Action item: Read the listing below and copy out each line where the word "CANDLE" occurs.

Data extract:
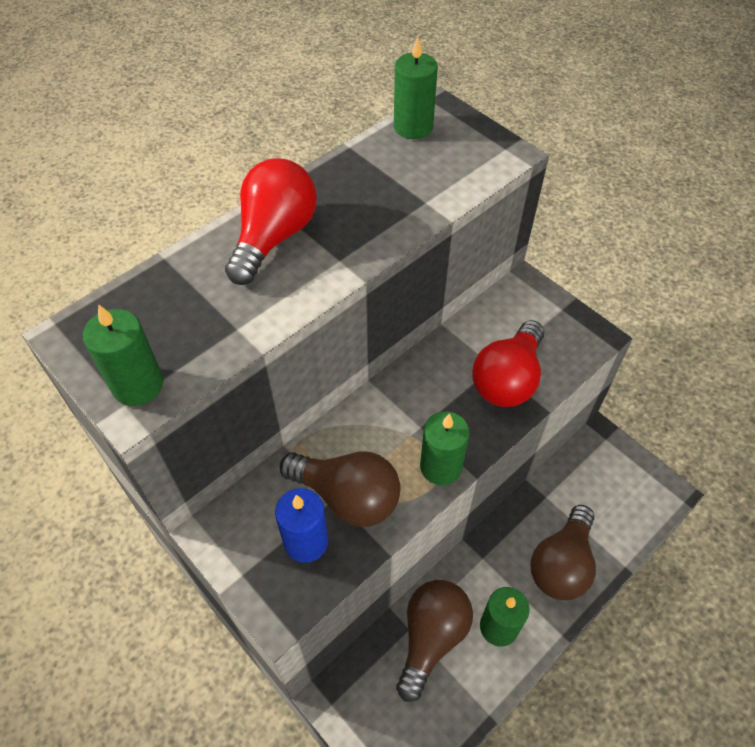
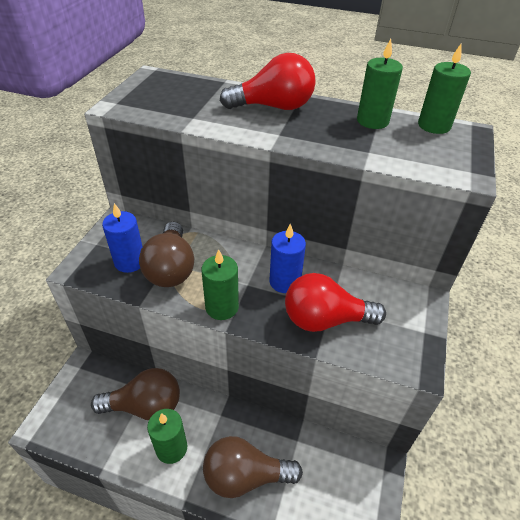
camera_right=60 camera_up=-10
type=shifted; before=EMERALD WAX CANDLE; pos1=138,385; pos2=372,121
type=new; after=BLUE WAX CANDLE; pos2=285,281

Written response:
type=shifted; before=EMERALD WAX CANDLE; pos1=138,385; pos2=372,121
type=new; after=BLUE WAX CANDLE; pos2=285,281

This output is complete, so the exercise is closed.